■ Task requirements
Copy all entries exactly.

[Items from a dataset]
---
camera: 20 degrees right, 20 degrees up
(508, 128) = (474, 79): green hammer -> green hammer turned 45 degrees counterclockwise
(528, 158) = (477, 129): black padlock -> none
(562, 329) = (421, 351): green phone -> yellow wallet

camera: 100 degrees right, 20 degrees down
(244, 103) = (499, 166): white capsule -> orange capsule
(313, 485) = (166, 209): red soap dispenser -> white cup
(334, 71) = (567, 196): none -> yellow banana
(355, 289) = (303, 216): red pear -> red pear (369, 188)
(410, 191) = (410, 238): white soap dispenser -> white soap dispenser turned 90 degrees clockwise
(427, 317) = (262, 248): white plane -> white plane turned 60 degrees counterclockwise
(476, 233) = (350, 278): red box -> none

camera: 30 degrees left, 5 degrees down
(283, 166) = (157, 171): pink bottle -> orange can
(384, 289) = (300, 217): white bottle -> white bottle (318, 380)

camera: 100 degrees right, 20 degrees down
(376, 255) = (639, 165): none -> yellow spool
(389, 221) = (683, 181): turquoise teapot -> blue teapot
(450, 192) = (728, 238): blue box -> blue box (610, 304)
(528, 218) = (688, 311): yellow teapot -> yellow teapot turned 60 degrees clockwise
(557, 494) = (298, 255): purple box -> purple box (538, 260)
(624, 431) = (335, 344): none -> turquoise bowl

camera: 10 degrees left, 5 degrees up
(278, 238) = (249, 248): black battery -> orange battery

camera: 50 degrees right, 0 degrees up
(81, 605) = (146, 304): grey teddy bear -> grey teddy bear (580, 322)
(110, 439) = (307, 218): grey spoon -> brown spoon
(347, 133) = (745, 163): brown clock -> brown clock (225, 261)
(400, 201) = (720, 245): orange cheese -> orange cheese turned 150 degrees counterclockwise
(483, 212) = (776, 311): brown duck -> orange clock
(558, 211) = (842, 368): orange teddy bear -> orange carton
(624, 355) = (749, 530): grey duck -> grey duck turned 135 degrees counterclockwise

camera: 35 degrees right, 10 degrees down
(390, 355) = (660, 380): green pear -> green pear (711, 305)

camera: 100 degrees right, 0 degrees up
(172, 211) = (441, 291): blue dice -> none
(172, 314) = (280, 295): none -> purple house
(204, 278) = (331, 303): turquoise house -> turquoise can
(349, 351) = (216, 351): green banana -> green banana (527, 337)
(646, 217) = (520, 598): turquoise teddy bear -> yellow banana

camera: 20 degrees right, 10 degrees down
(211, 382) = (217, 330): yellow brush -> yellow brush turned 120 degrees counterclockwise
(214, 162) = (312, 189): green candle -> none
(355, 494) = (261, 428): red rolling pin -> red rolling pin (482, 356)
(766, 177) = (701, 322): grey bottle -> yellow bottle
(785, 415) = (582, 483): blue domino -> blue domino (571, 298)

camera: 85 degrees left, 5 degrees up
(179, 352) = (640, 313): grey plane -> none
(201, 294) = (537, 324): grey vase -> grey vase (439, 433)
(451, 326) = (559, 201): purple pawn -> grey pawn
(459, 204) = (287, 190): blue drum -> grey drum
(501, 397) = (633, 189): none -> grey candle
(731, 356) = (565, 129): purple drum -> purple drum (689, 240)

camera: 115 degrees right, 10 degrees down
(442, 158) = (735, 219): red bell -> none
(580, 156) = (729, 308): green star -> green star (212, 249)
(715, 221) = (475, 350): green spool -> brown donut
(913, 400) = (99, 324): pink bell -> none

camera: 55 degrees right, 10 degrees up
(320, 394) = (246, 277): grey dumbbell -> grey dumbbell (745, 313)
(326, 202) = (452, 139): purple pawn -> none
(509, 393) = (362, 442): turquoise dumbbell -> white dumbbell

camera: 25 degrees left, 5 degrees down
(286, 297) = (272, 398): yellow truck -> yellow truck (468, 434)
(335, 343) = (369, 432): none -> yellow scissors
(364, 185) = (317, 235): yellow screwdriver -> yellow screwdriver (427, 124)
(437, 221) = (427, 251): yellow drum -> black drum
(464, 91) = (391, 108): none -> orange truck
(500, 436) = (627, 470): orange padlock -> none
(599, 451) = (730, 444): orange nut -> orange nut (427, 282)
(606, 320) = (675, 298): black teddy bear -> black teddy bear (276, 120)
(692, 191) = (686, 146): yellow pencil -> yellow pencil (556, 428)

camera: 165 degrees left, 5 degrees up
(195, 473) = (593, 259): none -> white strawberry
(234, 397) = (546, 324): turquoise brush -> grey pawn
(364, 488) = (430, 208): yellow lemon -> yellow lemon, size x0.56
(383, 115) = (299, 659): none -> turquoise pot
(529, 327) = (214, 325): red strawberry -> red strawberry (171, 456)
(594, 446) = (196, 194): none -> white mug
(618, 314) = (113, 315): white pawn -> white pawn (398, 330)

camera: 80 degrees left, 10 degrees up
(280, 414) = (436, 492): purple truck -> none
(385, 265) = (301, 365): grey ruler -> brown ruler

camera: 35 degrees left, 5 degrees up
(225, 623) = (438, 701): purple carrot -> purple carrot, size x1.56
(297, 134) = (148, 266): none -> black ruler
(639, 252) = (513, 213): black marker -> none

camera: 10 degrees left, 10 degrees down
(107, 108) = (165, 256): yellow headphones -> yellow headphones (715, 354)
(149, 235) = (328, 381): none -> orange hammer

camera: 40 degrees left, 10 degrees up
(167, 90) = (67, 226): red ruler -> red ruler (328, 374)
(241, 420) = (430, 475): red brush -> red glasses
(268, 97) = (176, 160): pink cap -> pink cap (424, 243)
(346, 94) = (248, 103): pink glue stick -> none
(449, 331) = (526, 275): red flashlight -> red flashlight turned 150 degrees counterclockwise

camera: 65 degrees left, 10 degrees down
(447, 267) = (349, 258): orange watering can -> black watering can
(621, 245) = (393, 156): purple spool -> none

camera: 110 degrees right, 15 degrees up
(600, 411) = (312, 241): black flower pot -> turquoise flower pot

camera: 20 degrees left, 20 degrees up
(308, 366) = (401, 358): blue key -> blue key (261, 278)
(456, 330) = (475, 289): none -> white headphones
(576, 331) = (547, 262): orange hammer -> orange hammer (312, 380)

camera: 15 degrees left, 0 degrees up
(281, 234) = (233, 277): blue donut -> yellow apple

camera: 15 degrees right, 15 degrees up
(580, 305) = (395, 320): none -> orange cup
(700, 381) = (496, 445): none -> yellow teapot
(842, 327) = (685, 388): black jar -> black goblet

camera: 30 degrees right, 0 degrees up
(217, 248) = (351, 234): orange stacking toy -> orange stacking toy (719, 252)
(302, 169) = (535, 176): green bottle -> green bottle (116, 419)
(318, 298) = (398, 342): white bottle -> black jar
---
■ Final answer
camera: 20 degrees right, 20 degrees up
(508, 128) = (474, 79): green hammer -> green hammer turned 45 degrees counterclockwise
(528, 158) = (477, 129): black padlock -> none
(562, 329) = (421, 351): green phone -> yellow wallet

camera: 100 degrees right, 20 degrees down
(244, 103) = (499, 166): white capsule -> orange capsule
(313, 485) = (166, 209): red soap dispenser -> white cup
(334, 71) = (567, 196): none -> yellow banana
(355, 289) = (303, 216): red pear -> red pear (369, 188)
(410, 191) = (410, 238): white soap dispenser -> white soap dispenser turned 90 degrees clockwise
(427, 317) = (262, 248): white plane -> white plane turned 60 degrees counterclockwise
(476, 233) = (350, 278): red box -> none

camera: 30 degrees left, 5 degrees down
(283, 166) = (157, 171): pink bottle -> orange can
(384, 289) = (300, 217): white bottle -> white bottle (318, 380)

camera: 100 degrees right, 20 degrees down
(376, 255) = (639, 165): none -> yellow spool
(389, 221) = (683, 181): turquoise teapot -> blue teapot
(450, 192) = (728, 238): blue box -> blue box (610, 304)
(528, 218) = (688, 311): yellow teapot -> yellow teapot turned 60 degrees clockwise
(557, 494) = (298, 255): purple box -> purple box (538, 260)
(624, 431) = (335, 344): none -> turquoise bowl

camera: 10 degrees left, 5 degrees up
(278, 238) = (249, 248): black battery -> orange battery

camera: 50 degrees right, 0 degrees up
(81, 605) = (146, 304): grey teddy bear -> grey teddy bear (580, 322)
(110, 439) = (307, 218): grey spoon -> brown spoon
(347, 133) = (745, 163): brown clock -> brown clock (225, 261)
(400, 201) = (720, 245): orange cheese -> orange cheese turned 150 degrees counterclockwise
(483, 212) = (776, 311): brown duck -> orange clock
(558, 211) = (842, 368): orange teddy bear -> orange carton
(624, 355) = (749, 530): grey duck -> grey duck turned 135 degrees counterclockwise

camera: 35 degrees right, 10 degrees down
(390, 355) = (660, 380): green pear -> green pear (711, 305)

camera: 100 degrees right, 0 degrees up
(172, 211) = (441, 291): blue dice -> none
(172, 314) = (280, 295): none -> purple house
(204, 278) = (331, 303): turquoise house -> turquoise can
(349, 351) = (216, 351): green banana -> green banana (527, 337)
(646, 217) = (520, 598): turquoise teddy bear -> yellow banana

camera: 20 degrees right, 10 degrees down
(211, 382) = (217, 330): yellow brush -> yellow brush turned 120 degrees counterclockwise
(214, 162) = (312, 189): green candle -> none
(355, 494) = (261, 428): red rolling pin -> red rolling pin (482, 356)
(766, 177) = (701, 322): grey bottle -> yellow bottle
(785, 415) = (582, 483): blue domino -> blue domino (571, 298)

camera: 85 degrees left, 5 degrees up
(179, 352) = (640, 313): grey plane -> none
(201, 294) = (537, 324): grey vase -> grey vase (439, 433)
(451, 326) = (559, 201): purple pawn -> grey pawn
(459, 204) = (287, 190): blue drum -> grey drum
(501, 397) = (633, 189): none -> grey candle
(731, 356) = (565, 129): purple drum -> purple drum (689, 240)

camera: 115 degrees right, 10 degrees down
(442, 158) = (735, 219): red bell -> none
(580, 156) = (729, 308): green star -> green star (212, 249)
(715, 221) = (475, 350): green spool -> brown donut
(913, 400) = (99, 324): pink bell -> none

camera: 55 degrees right, 10 degrees up
(320, 394) = (246, 277): grey dumbbell -> grey dumbbell (745, 313)
(326, 202) = (452, 139): purple pawn -> none
(509, 393) = (362, 442): turquoise dumbbell -> white dumbbell

camera: 25 degrees left, 5 degrees down
(286, 297) = (272, 398): yellow truck -> yellow truck (468, 434)
(335, 343) = (369, 432): none -> yellow scissors
(364, 185) = (317, 235): yellow screwdriver -> yellow screwdriver (427, 124)
(437, 221) = (427, 251): yellow drum -> black drum
(464, 91) = (391, 108): none -> orange truck
(500, 436) = (627, 470): orange padlock -> none
(599, 451) = (730, 444): orange nut -> orange nut (427, 282)
(606, 320) = (675, 298): black teddy bear -> black teddy bear (276, 120)
(692, 191) = (686, 146): yellow pencil -> yellow pencil (556, 428)

camera: 165 degrees left, 5 degrees up
(195, 473) = (593, 259): none -> white strawberry
(234, 397) = (546, 324): turquoise brush -> grey pawn
(364, 488) = (430, 208): yellow lemon -> yellow lemon, size x0.56
(383, 115) = (299, 659): none -> turquoise pot
(529, 327) = (214, 325): red strawberry -> red strawberry (171, 456)
(594, 446) = (196, 194): none -> white mug
(618, 314) = (113, 315): white pawn -> white pawn (398, 330)

camera: 80 degrees left, 10 degrees up
(280, 414) = (436, 492): purple truck -> none
(385, 265) = (301, 365): grey ruler -> brown ruler

camera: 35 degrees left, 5 degrees up
(225, 623) = (438, 701): purple carrot -> purple carrot, size x1.56
(297, 134) = (148, 266): none -> black ruler
(639, 252) = (513, 213): black marker -> none

camera: 10 degrees left, 10 degrees down
(107, 108) = (165, 256): yellow headphones -> yellow headphones (715, 354)
(149, 235) = (328, 381): none -> orange hammer

camera: 40 degrees left, 10 degrees up
(167, 90) = (67, 226): red ruler -> red ruler (328, 374)
(241, 420) = (430, 475): red brush -> red glasses
(268, 97) = (176, 160): pink cap -> pink cap (424, 243)
(346, 94) = (248, 103): pink glue stick -> none
(449, 331) = (526, 275): red flashlight -> red flashlight turned 150 degrees counterclockwise

camera: 65 degrees left, 10 degrees down
(447, 267) = (349, 258): orange watering can -> black watering can
(621, 245) = (393, 156): purple spool -> none

camera: 110 degrees right, 15 degrees up
(600, 411) = (312, 241): black flower pot -> turquoise flower pot

camera: 20 degrees left, 20 degrees up
(308, 366) = (401, 358): blue key -> blue key (261, 278)
(456, 330) = (475, 289): none -> white headphones
(576, 331) = (547, 262): orange hammer -> orange hammer (312, 380)

camera: 15 degrees left, 0 degrees up
(281, 234) = (233, 277): blue donut -> yellow apple

camera: 15 degrees right, 15 degrees up
(580, 305) = (395, 320): none -> orange cup
(700, 381) = (496, 445): none -> yellow teapot
(842, 327) = (685, 388): black jar -> black goblet

camera: 30 degrees right, 0 degrees up
(217, 248) = (351, 234): orange stacking toy -> orange stacking toy (719, 252)
(302, 169) = (535, 176): green bottle -> green bottle (116, 419)
(318, 298) = (398, 342): white bottle -> black jar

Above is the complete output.